### [TASK DIRECTIONS]
A faithful transcription of all the entries below is needed, without the pictures.

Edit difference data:

──────────────────────────────

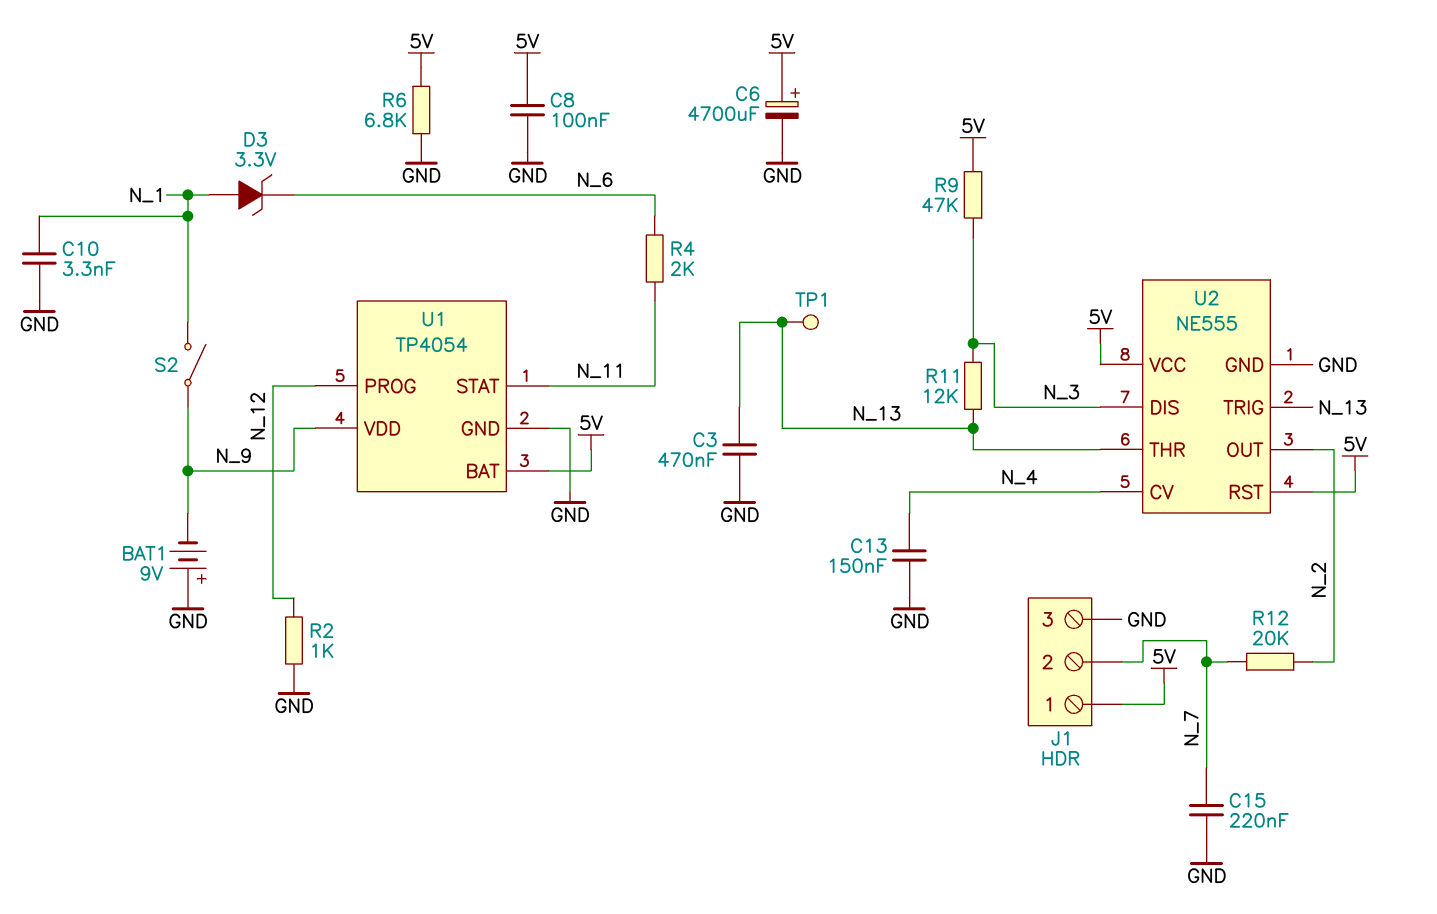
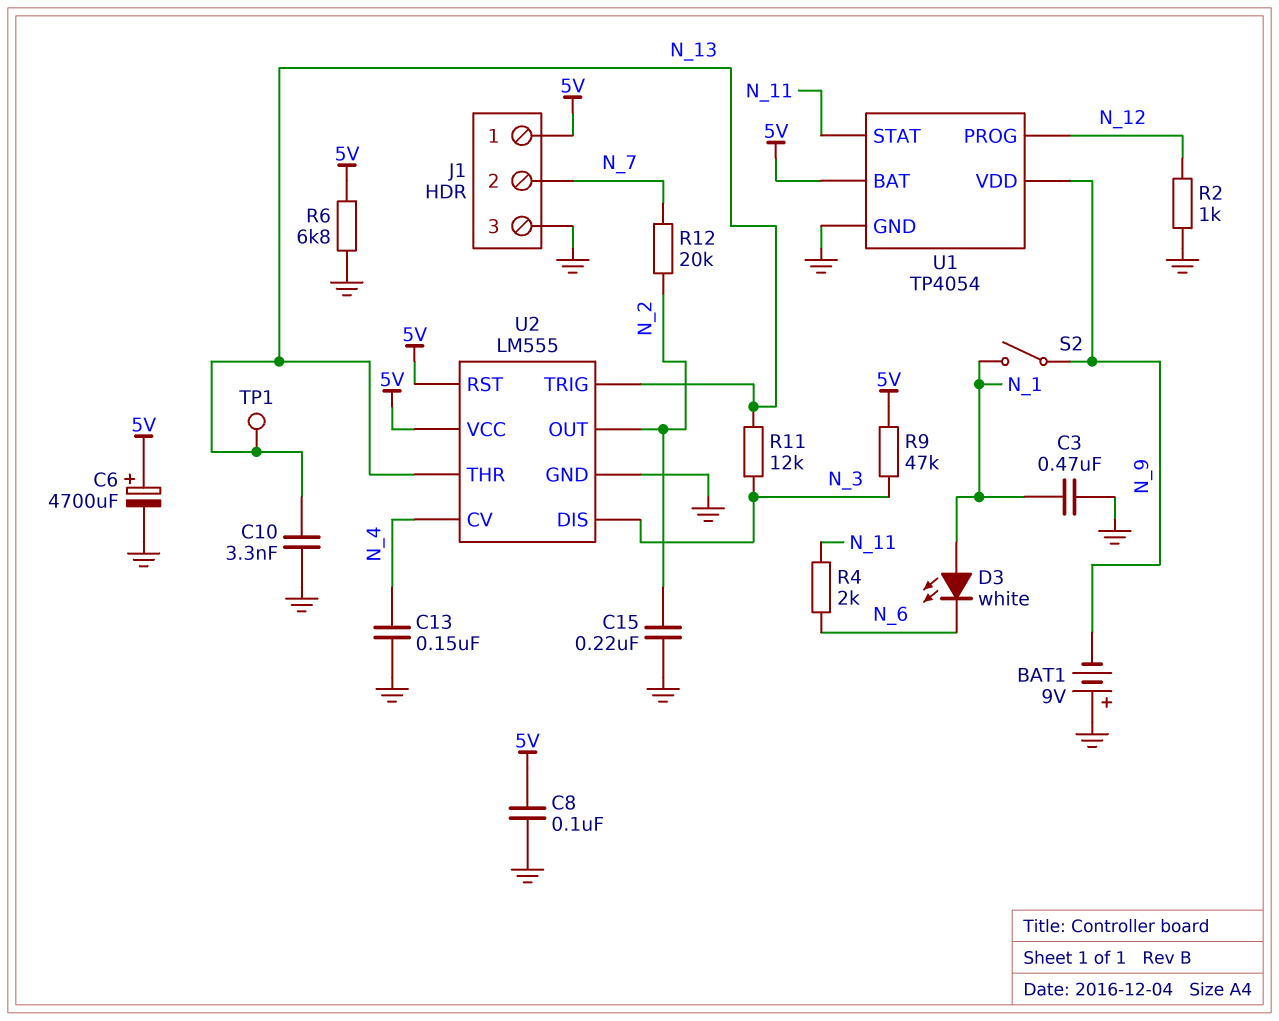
C3: 470nF (GND, N_13) -> 470nF (GND, N_1)
C10: 3.3nF (GND, N_1) -> 3.3nF (GND, N_13)
C15: 220nF (GND, N_7) -> 220nF (GND, N_2)
D3: zener 3.3V (A N_1, K N_6) -> LED white (A N_1, K N_6)
U2: NE555 -> LM555

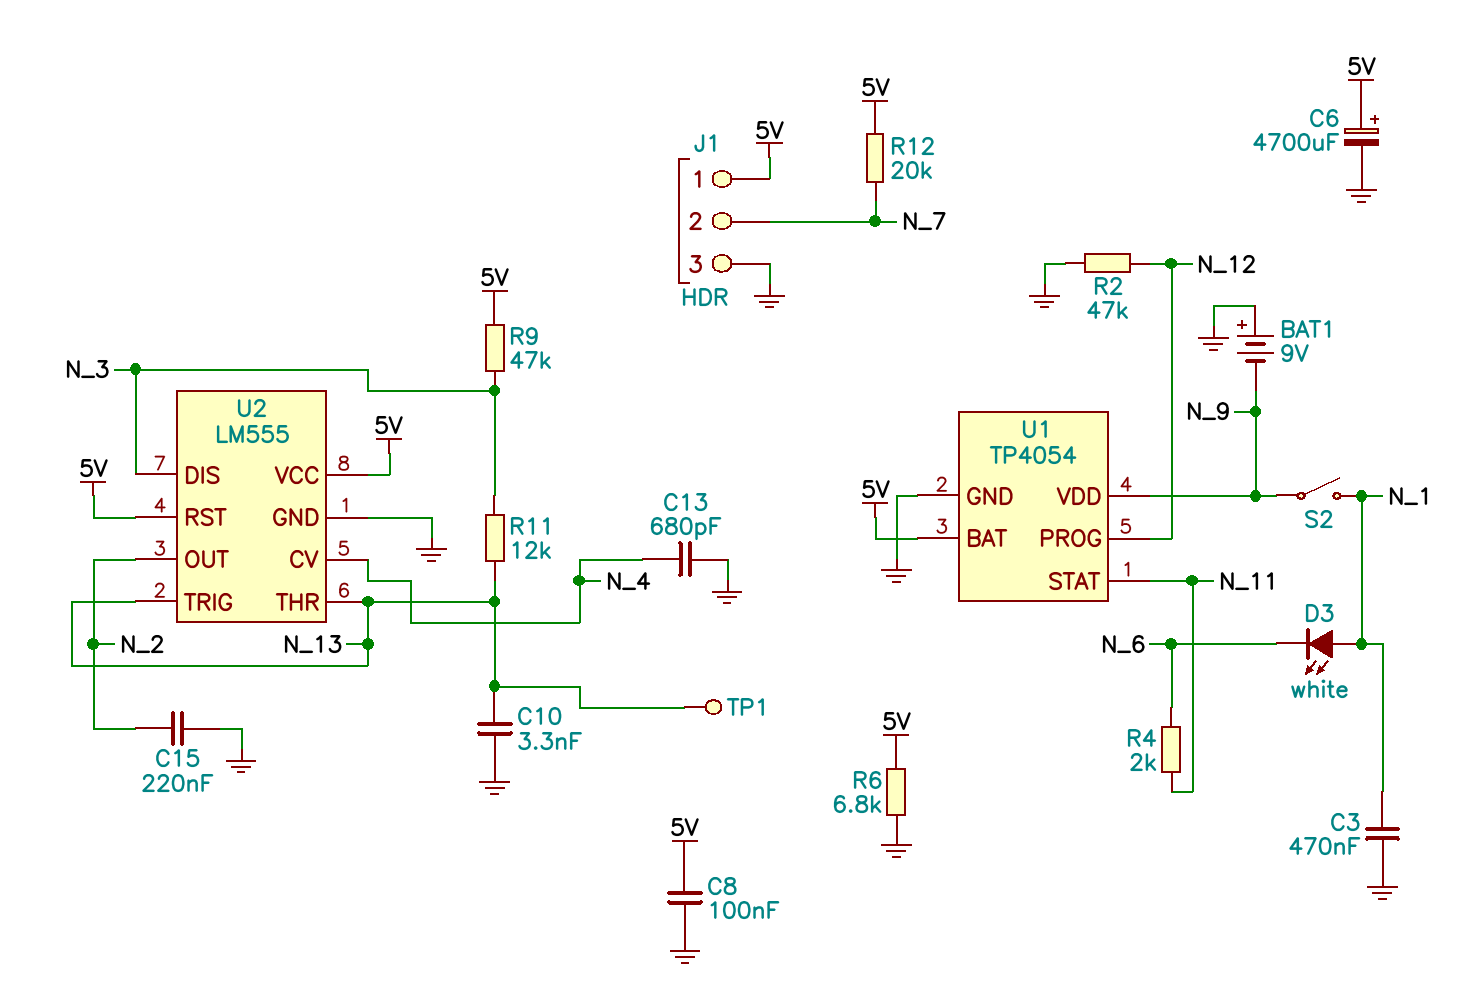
C13: 150nF (GND, N_4) -> 680pF (GND, N_4)
R2: 1k (GND, N_12) -> 47k (GND, N_12)
R12: 20k (N_2, N_7) -> 20k (5V, N_7)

──────────────────────────────

### [REPLY TO THE TASK]
C3: 470nF (GND, N_13) -> 470nF (GND, N_1)
C10: 3.3nF (GND, N_1) -> 3.3nF (GND, N_13)
C15: 220nF (GND, N_7) -> 220nF (GND, N_2)
D3: zener 3.3V (A N_1, K N_6) -> LED white (A N_1, K N_6)
U2: NE555 -> LM555

C13: 150nF (GND, N_4) -> 680pF (GND, N_4)
R2: 1k (GND, N_12) -> 47k (GND, N_12)
R12: 20k (N_2, N_7) -> 20k (5V, N_7)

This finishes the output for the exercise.